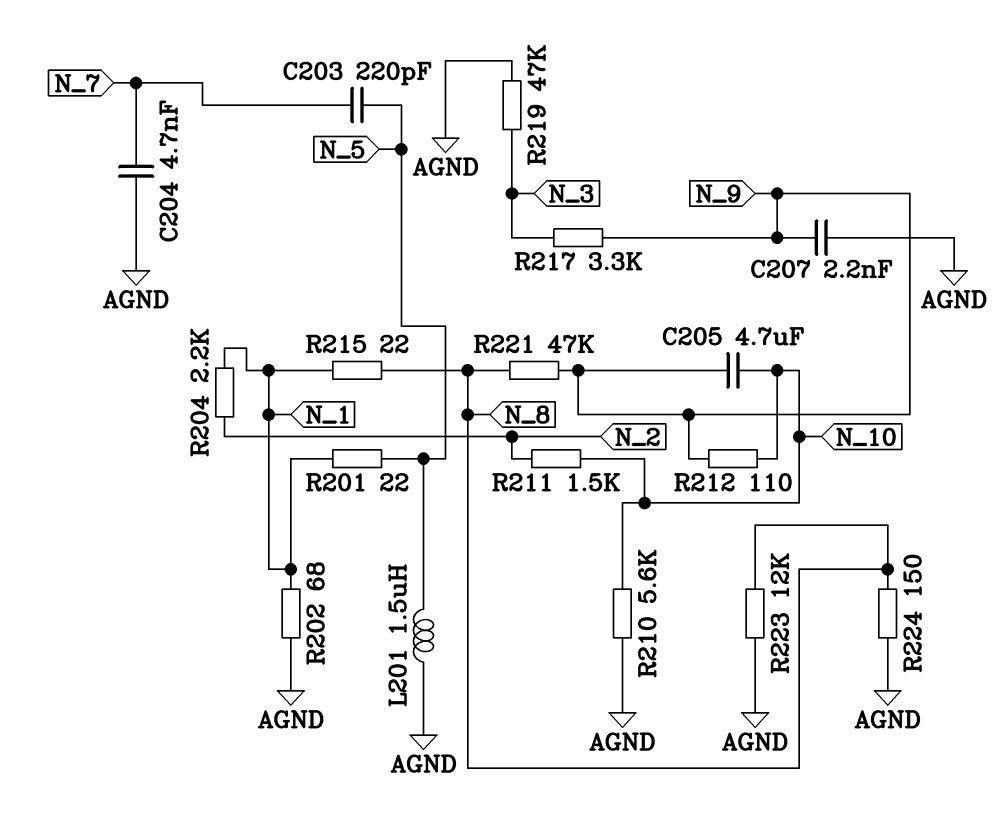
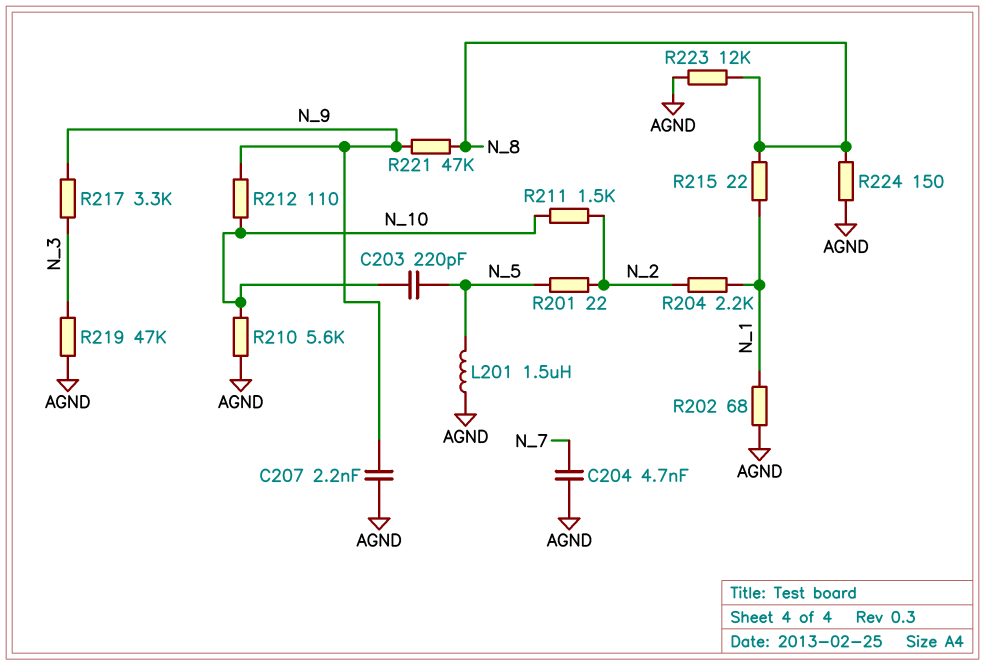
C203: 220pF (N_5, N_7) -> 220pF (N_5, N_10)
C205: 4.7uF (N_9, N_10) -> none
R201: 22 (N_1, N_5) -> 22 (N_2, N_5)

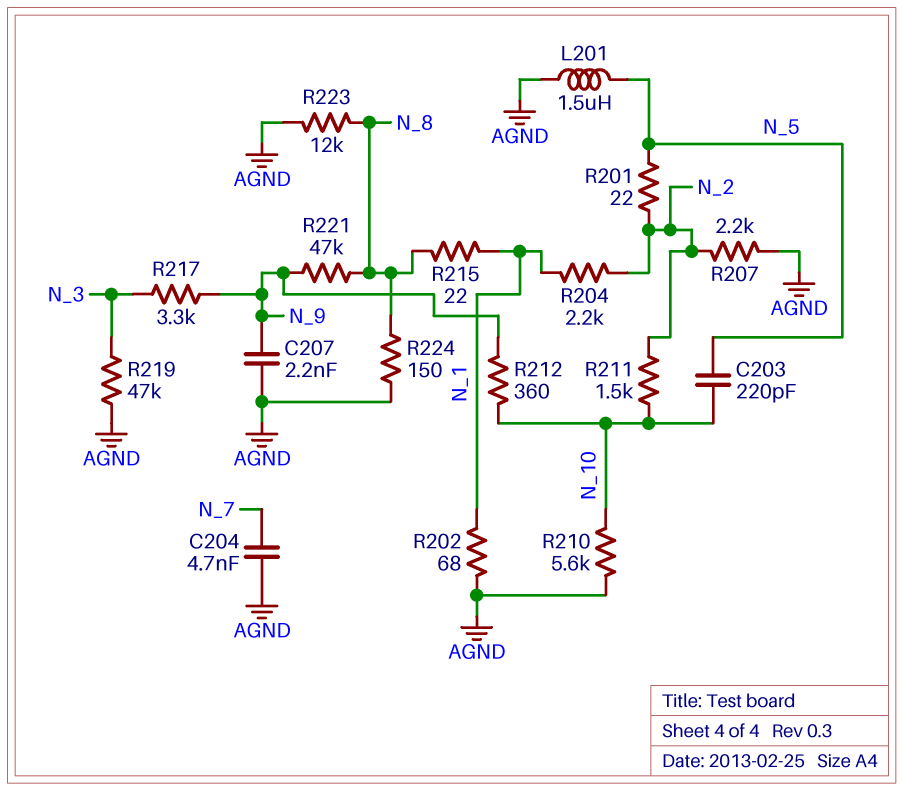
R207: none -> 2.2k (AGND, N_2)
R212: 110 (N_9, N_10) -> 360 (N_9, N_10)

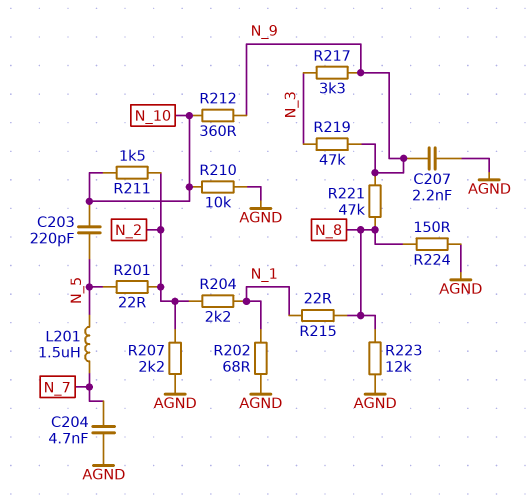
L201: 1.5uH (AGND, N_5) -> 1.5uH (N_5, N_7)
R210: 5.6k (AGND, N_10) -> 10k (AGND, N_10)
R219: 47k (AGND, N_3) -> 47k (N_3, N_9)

■ ■ ■ ■

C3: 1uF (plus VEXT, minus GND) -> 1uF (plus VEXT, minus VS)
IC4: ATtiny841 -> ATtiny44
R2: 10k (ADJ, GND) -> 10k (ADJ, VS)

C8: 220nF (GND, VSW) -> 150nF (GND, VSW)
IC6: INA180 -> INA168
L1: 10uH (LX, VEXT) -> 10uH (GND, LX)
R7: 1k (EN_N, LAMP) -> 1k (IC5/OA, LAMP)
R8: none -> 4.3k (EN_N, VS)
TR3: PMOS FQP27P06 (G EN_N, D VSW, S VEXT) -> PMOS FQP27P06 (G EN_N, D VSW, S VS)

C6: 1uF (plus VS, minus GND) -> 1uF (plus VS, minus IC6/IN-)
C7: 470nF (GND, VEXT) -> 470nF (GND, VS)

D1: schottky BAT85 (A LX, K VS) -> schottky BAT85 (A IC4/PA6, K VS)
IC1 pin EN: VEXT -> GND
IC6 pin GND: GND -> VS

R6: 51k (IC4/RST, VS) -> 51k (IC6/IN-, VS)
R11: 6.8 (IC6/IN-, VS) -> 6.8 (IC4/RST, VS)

■ ■ ■ ■

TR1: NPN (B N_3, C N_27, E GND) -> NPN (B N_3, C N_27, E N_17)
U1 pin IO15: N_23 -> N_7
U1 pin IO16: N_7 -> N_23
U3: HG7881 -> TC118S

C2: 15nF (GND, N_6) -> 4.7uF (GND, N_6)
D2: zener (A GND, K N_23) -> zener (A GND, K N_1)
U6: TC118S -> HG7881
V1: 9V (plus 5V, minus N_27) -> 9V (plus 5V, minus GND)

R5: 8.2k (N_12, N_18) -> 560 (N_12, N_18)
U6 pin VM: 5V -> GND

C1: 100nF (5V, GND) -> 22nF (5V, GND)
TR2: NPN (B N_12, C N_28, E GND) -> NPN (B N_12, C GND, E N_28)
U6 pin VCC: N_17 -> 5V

■ ■ ■ ■

▶ PROBLEM TO WORK ON
Starting at the line that has "IC1 pin EN: VEXT -> GND" in the records above, restate word for word every line until the one that has "R11: 6.8 (IC6/IN-, VS) -> 6.8 (IC4/RST, VS)", and include that one as well.

▶ EXERCISE SOLUTION
IC1 pin EN: VEXT -> GND
IC6 pin GND: GND -> VS

R6: 51k (IC4/RST, VS) -> 51k (IC6/IN-, VS)
R11: 6.8 (IC6/IN-, VS) -> 6.8 (IC4/RST, VS)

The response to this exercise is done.